◆ How to complete this task
From the line with "C3: 2200uF (plus" through the line with "C4: 4700uF (+9V, GND) -> 4700uF (+9V, +15V)", repeat the entries verbatim, both end lines included, and add nothing.

Supplied material START

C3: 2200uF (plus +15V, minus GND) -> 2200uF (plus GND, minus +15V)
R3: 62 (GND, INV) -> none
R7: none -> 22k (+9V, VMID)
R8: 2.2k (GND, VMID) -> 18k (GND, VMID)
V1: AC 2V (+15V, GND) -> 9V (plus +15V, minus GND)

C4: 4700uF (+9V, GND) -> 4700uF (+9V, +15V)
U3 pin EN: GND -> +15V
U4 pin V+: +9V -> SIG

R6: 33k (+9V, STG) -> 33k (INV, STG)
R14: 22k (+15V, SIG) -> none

Supplied material END
Supplied material START

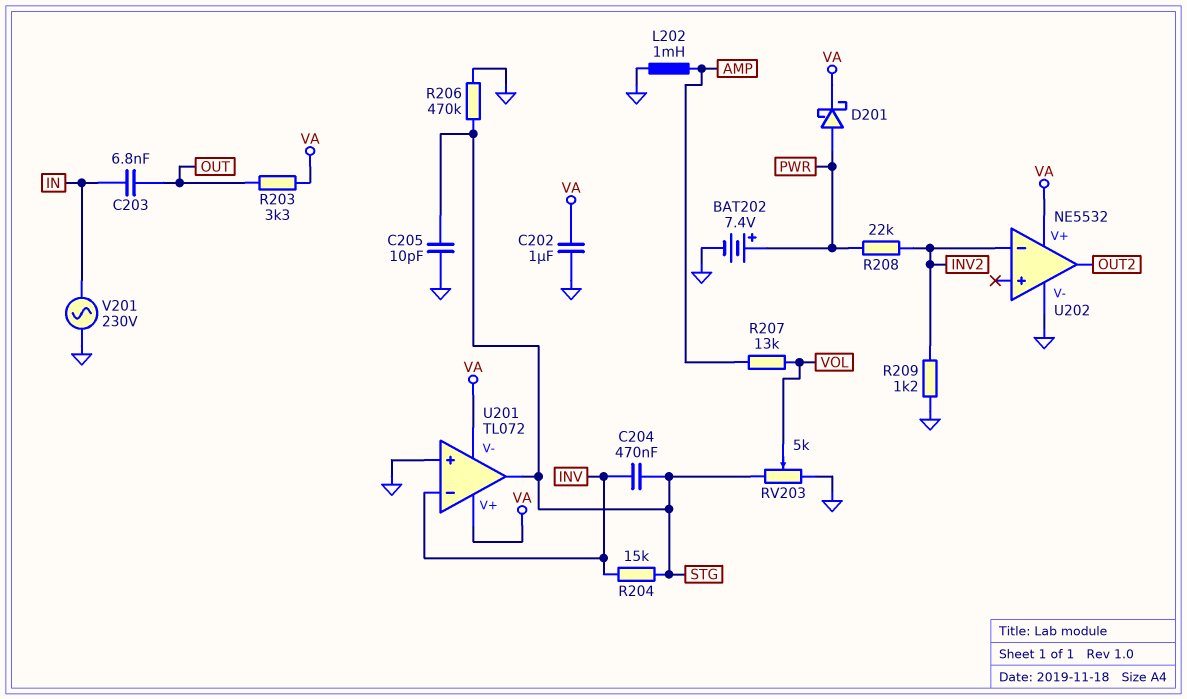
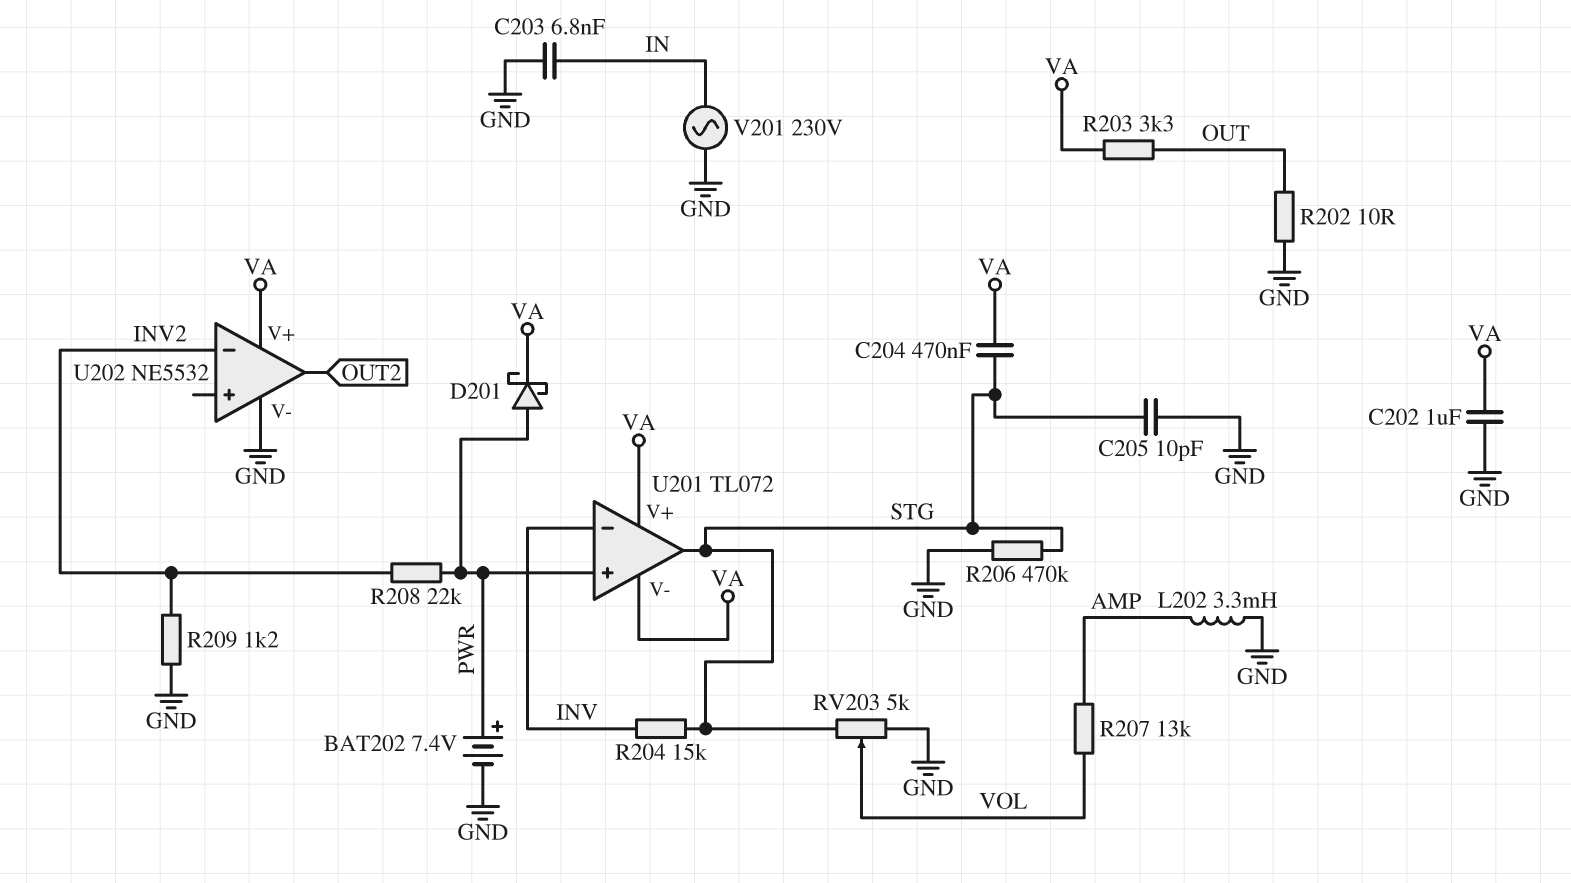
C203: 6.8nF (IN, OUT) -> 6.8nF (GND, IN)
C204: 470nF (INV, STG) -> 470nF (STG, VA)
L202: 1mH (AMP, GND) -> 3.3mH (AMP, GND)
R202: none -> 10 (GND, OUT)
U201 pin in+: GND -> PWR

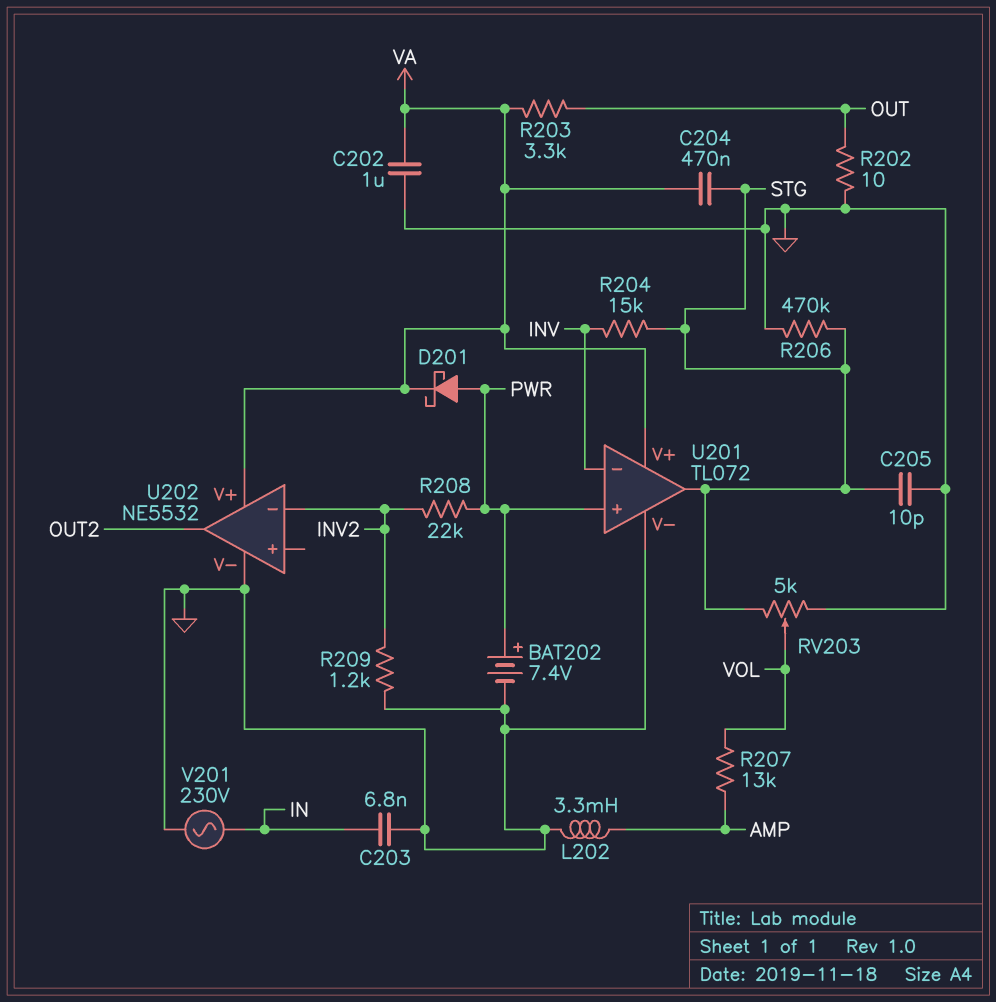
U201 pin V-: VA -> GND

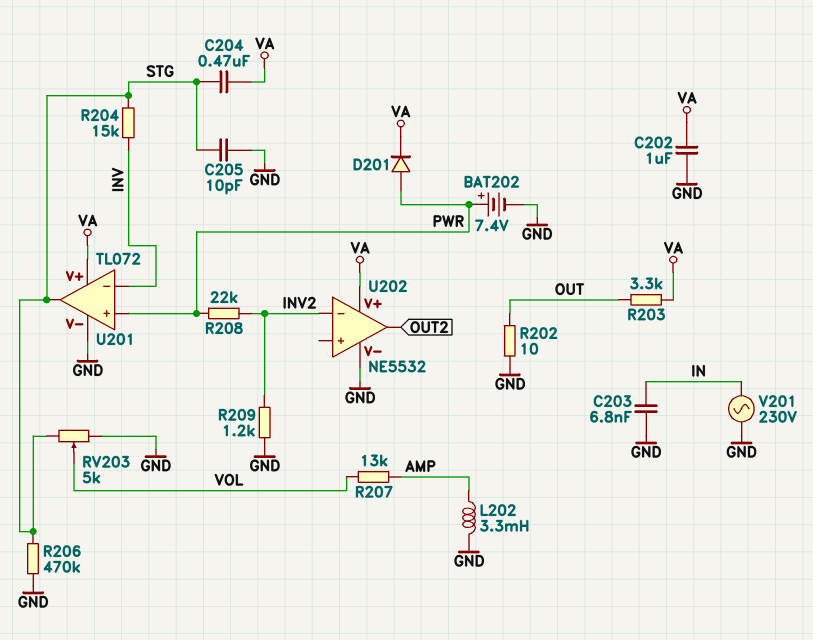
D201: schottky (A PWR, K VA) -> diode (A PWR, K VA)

Supplied material END
Supplied material START

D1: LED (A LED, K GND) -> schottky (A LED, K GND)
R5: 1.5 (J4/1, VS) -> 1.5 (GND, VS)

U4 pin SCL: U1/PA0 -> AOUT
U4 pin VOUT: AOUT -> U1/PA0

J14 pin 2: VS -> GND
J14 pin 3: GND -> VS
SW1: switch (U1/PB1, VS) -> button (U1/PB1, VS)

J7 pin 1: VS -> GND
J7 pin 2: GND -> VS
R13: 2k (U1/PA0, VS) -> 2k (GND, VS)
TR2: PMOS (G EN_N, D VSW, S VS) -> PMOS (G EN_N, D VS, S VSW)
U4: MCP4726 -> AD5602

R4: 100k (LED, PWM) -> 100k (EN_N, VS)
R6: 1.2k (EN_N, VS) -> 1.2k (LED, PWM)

Supplied material END

◆ Task response
C3: 2200uF (plus +15V, minus GND) -> 2200uF (plus GND, minus +15V)
R3: 62 (GND, INV) -> none
R7: none -> 22k (+9V, VMID)
R8: 2.2k (GND, VMID) -> 18k (GND, VMID)
V1: AC 2V (+15V, GND) -> 9V (plus +15V, minus GND)

C4: 4700uF (+9V, GND) -> 4700uF (+9V, +15V)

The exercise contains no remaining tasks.